Detected change data:
..............................
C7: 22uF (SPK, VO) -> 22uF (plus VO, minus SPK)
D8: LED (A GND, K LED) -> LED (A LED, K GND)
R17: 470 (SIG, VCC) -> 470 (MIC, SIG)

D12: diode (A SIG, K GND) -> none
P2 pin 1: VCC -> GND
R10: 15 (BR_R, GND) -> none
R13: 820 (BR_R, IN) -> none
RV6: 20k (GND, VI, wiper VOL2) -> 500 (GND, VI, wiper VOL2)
..............................
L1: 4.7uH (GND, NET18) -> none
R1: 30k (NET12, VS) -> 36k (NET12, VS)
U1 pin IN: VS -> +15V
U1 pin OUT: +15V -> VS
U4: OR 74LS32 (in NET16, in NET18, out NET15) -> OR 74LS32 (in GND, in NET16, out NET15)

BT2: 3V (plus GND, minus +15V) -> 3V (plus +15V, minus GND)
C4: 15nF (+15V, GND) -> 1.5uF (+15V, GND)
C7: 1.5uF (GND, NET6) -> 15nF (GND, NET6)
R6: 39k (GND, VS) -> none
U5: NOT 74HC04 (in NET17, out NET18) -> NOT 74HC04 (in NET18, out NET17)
..............................
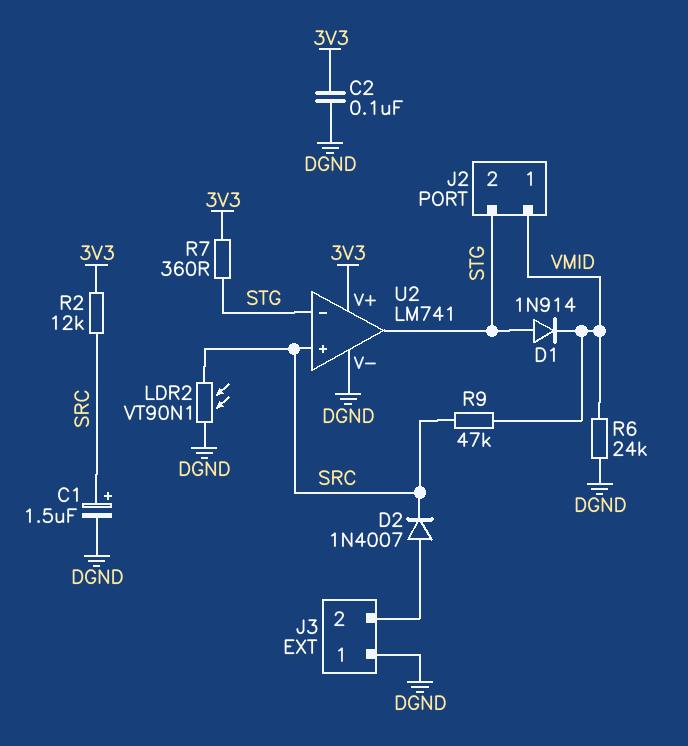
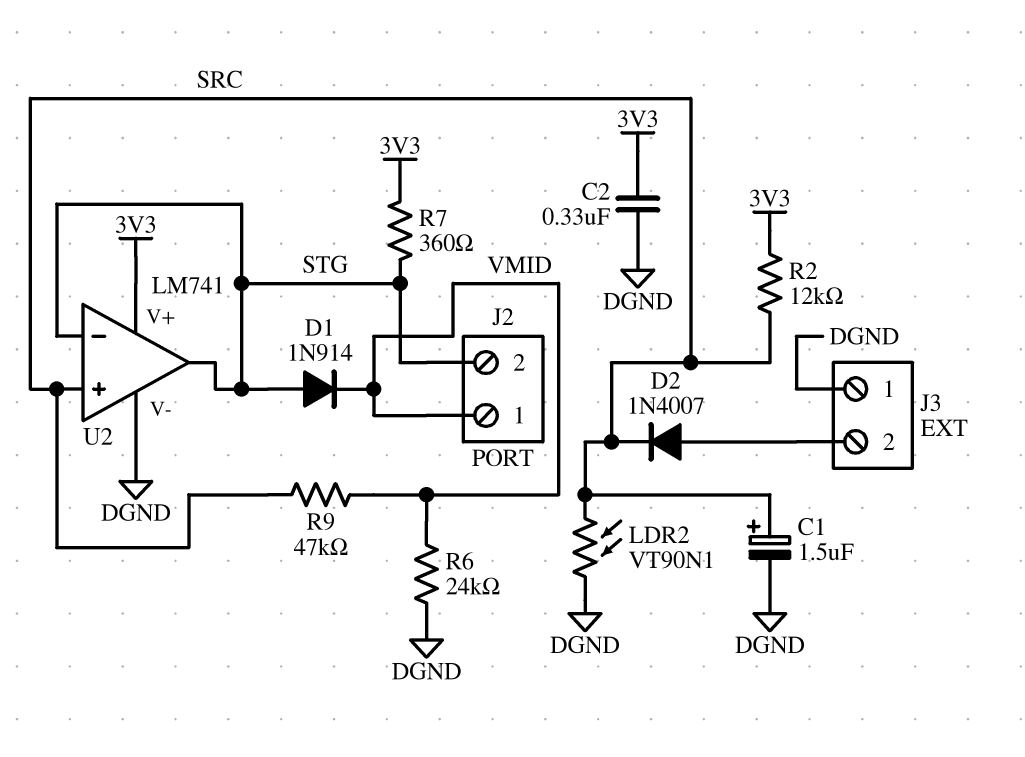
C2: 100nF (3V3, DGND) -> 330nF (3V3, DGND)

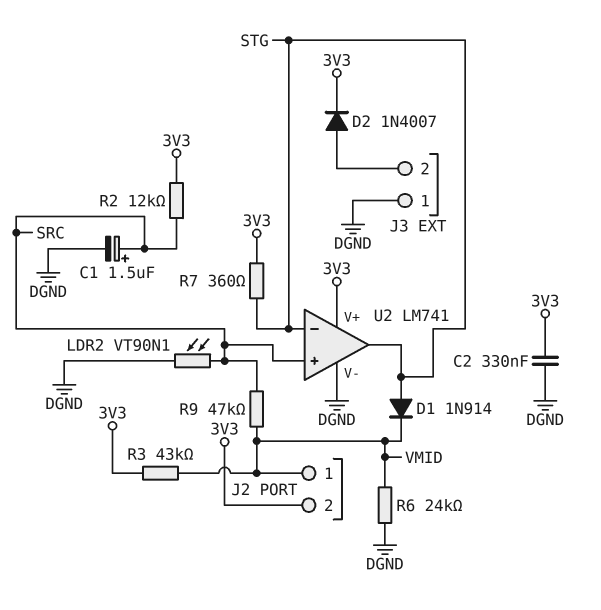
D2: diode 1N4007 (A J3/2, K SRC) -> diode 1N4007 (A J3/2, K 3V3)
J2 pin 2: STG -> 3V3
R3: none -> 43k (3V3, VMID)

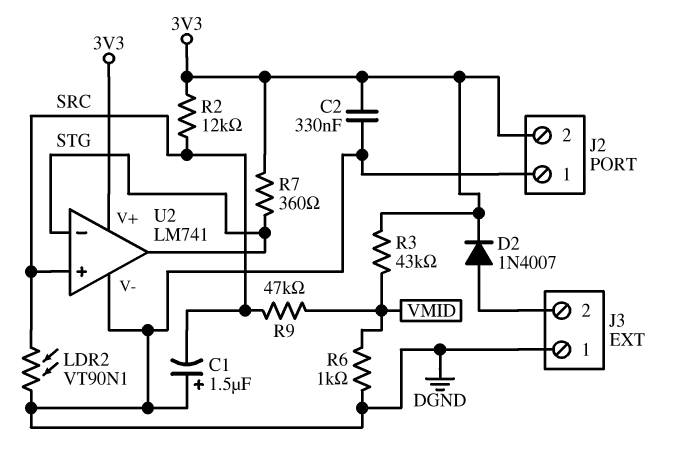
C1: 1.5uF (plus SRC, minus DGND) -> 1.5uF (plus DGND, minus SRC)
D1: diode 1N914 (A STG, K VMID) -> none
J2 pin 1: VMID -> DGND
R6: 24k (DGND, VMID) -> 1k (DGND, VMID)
..............................
(Instructions to follow): Set down exactly the lines of the data above, beginning with the line that has "R10: 15 (BR_R, GND) -> none" and ending with the line that has "RV6: 20k (GND, VI, wiper", and no others.

(Written answer):
R10: 15 (BR_R, GND) -> none
R13: 820 (BR_R, IN) -> none
RV6: 20k (GND, VI, wiper VOL2) -> 500 (GND, VI, wiper VOL2)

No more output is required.